Every entry that follows should be repeated exactly; drop the images.

******************************

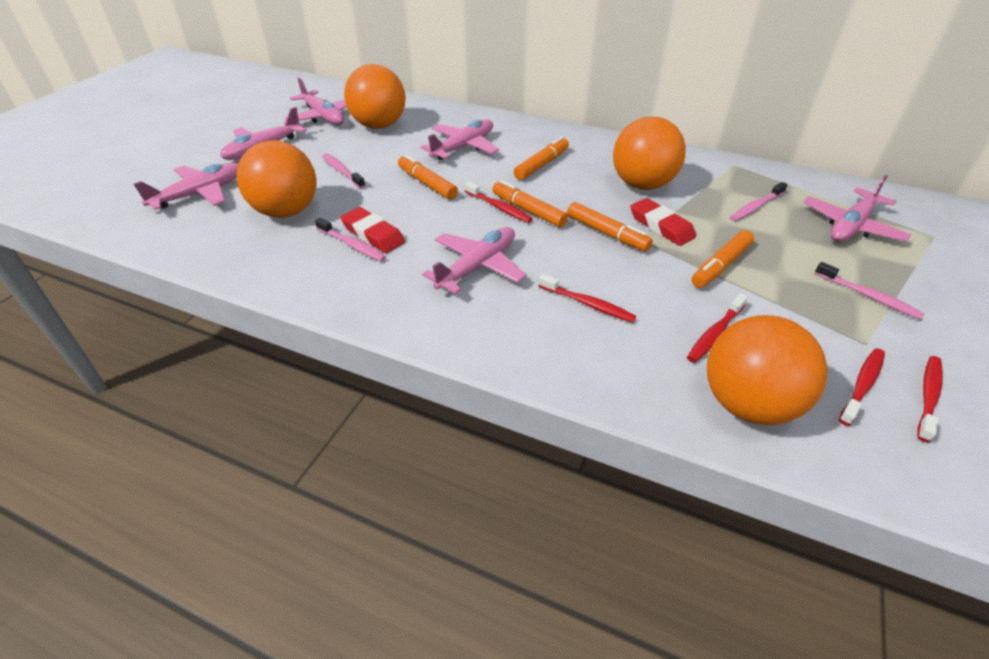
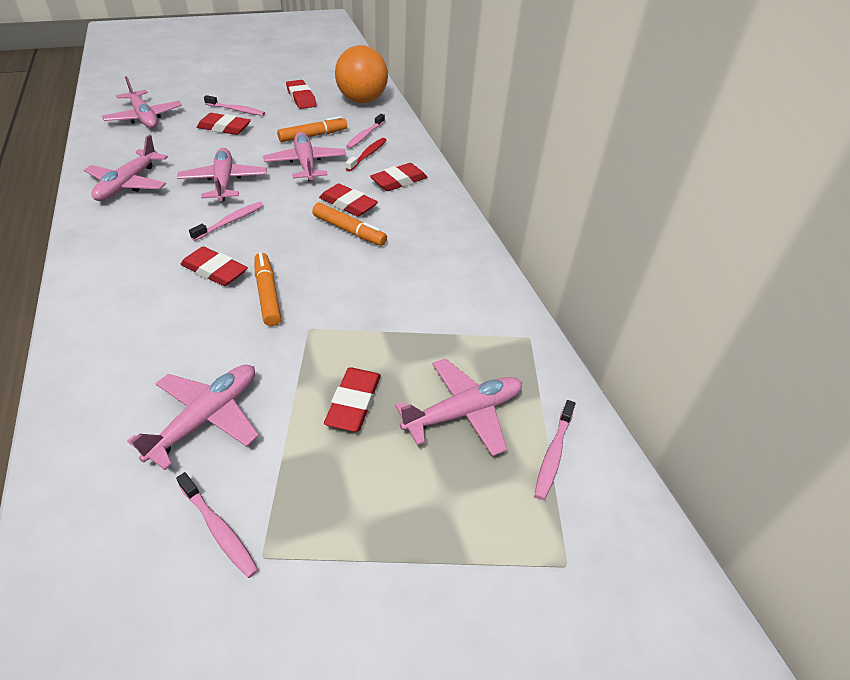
orange ball: 4 -> 1
orange marker: 5 -> 3
pink toothbrush: 4 -> 5
red eraser: 2 -> 6
red toothbrush: 5 -> 1

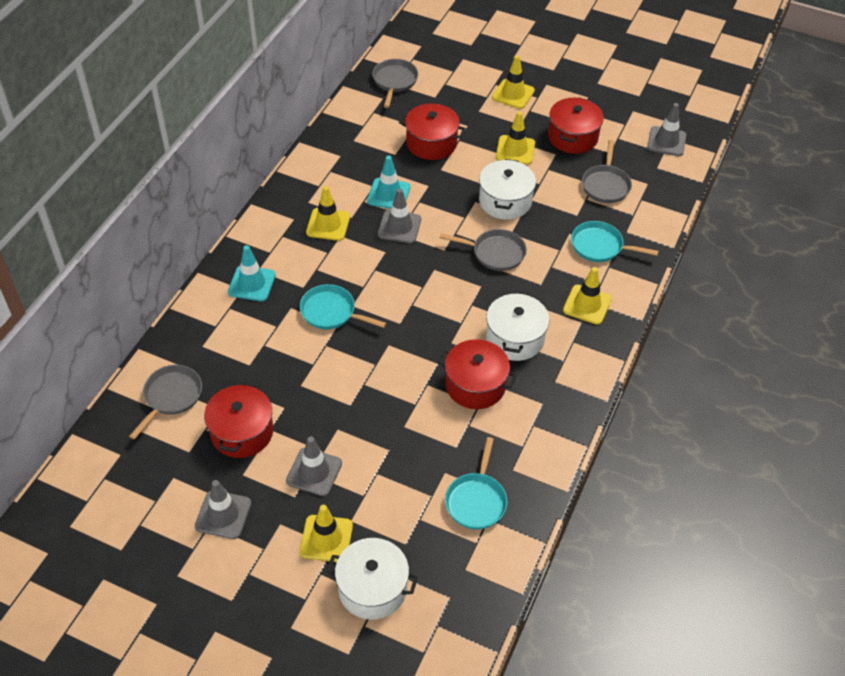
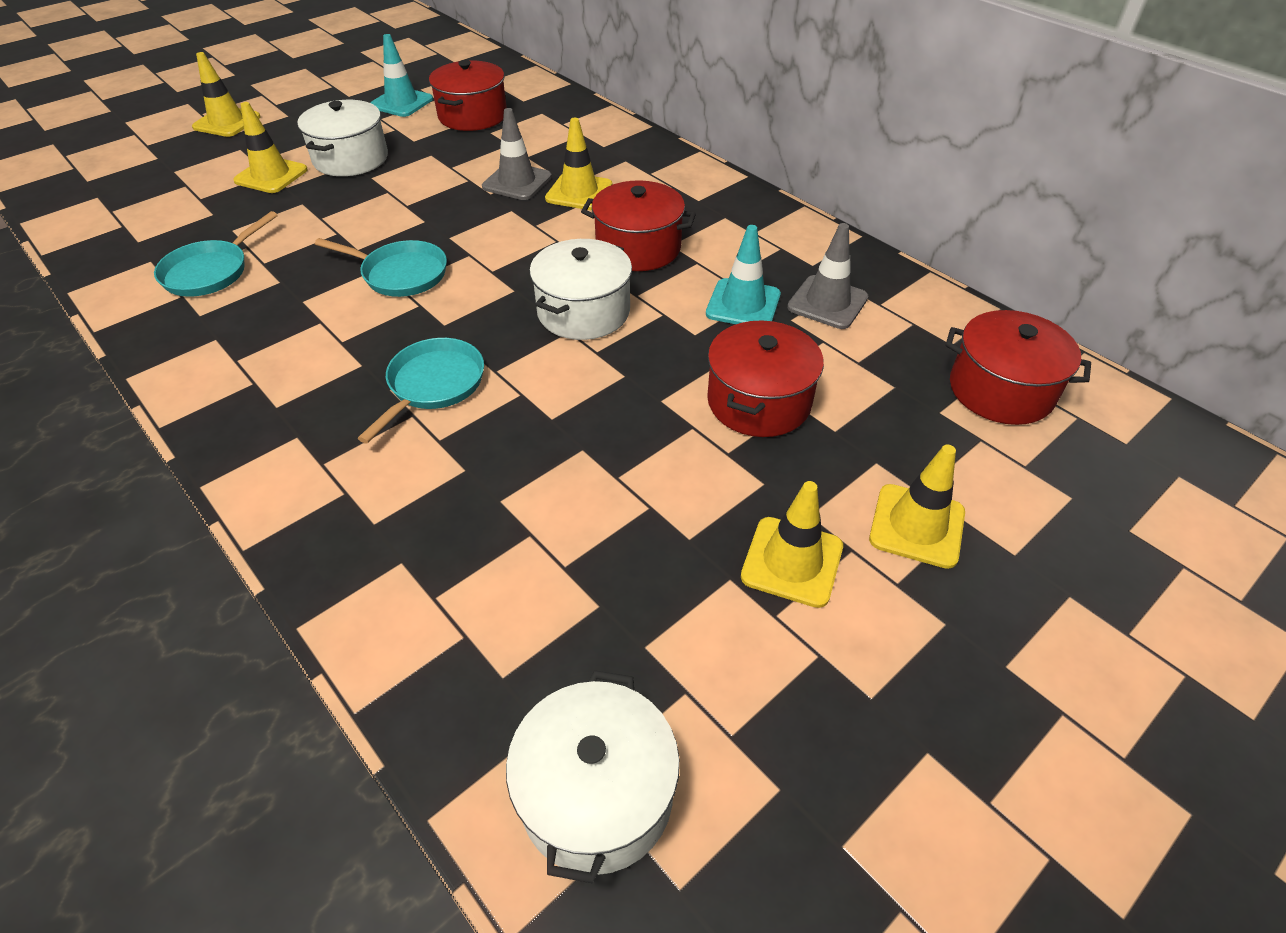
grey pan: 4 -> 0
grey traffic cone: 4 -> 2

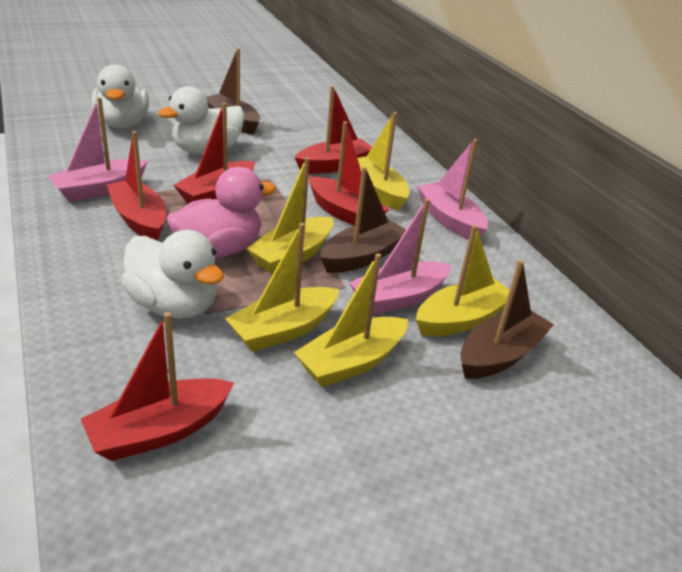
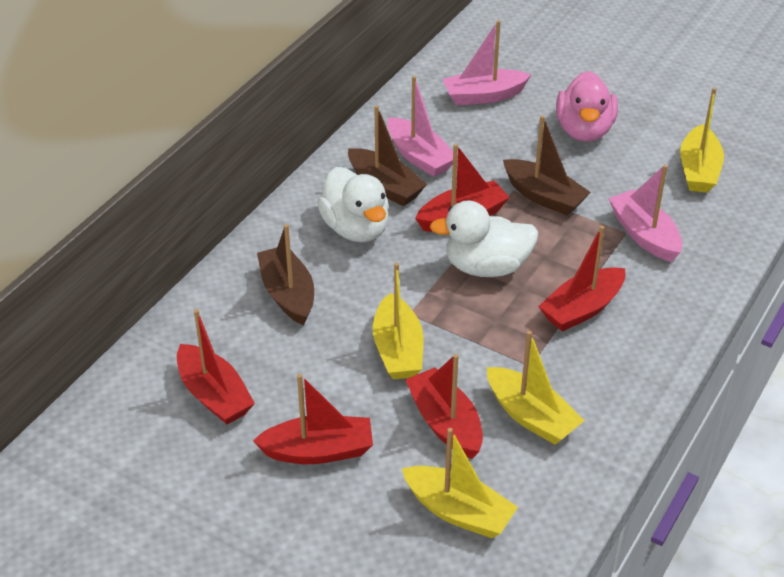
white duck: 3 -> 2
yellow boat: 5 -> 4

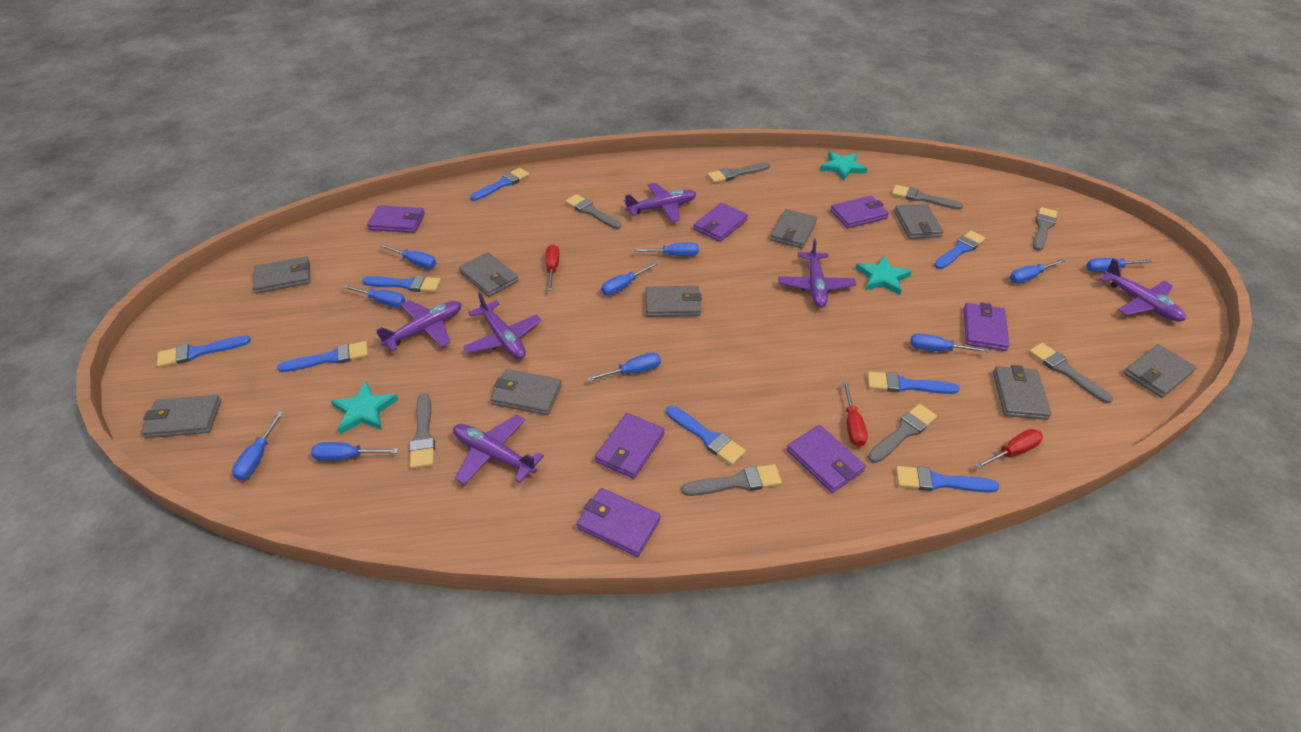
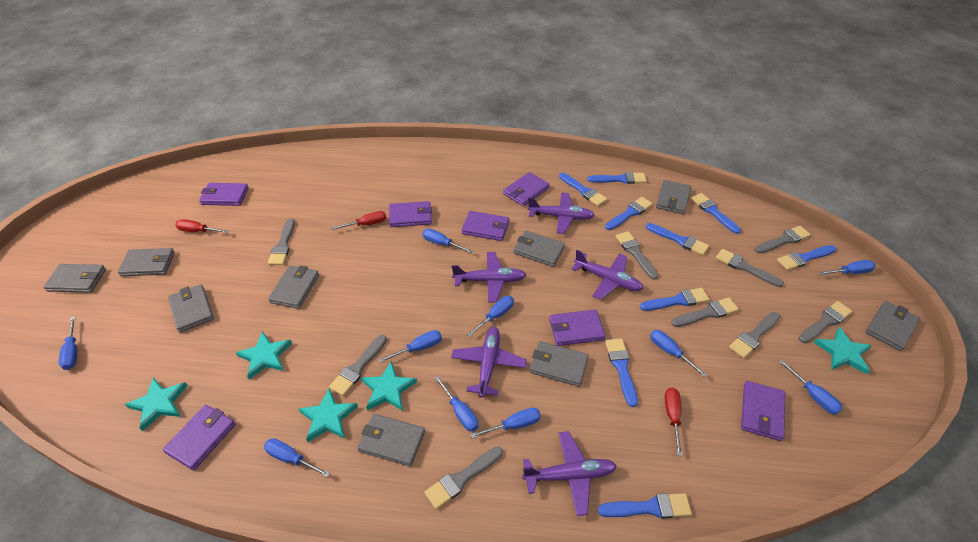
blue brush: 8 -> 9
grey brush: 8 -> 9
purple plane: 6 -> 5
turquoise star: 3 -> 5

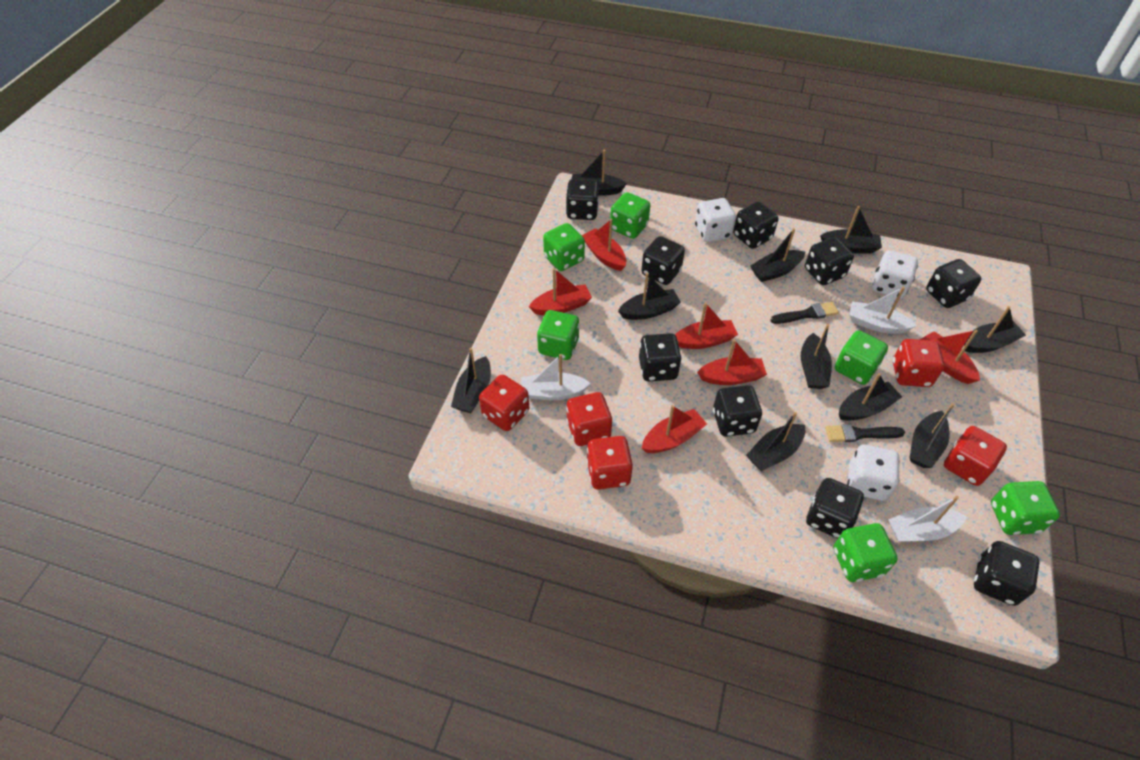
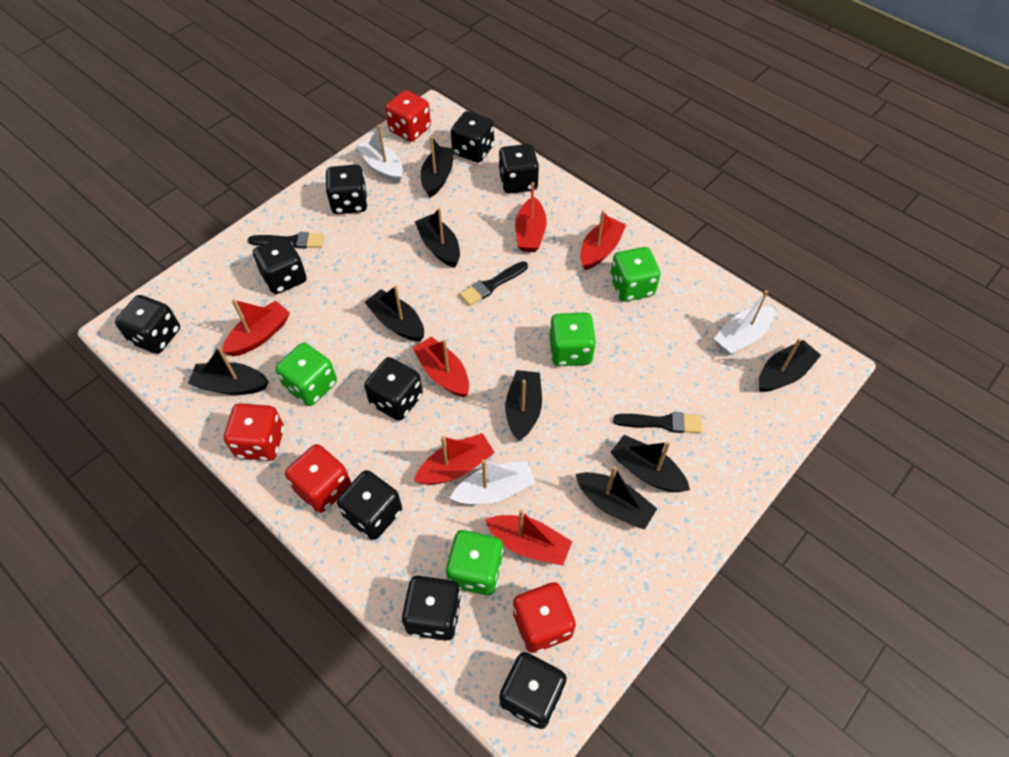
black boat: 10 -> 8
black brush: 2 -> 3
green dice: 6 -> 4
red dice: 5 -> 4
white dice: 3 -> 0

******************************

__Task answer__
orange ball: 4 -> 1
orange marker: 5 -> 3
pink toothbrush: 4 -> 5
red eraser: 2 -> 6
red toothbrush: 5 -> 1

grey pan: 4 -> 0
grey traffic cone: 4 -> 2

white duck: 3 -> 2
yellow boat: 5 -> 4

blue brush: 8 -> 9
grey brush: 8 -> 9
purple plane: 6 -> 5
turquoise star: 3 -> 5

black boat: 10 -> 8
black brush: 2 -> 3
green dice: 6 -> 4
red dice: 5 -> 4
white dice: 3 -> 0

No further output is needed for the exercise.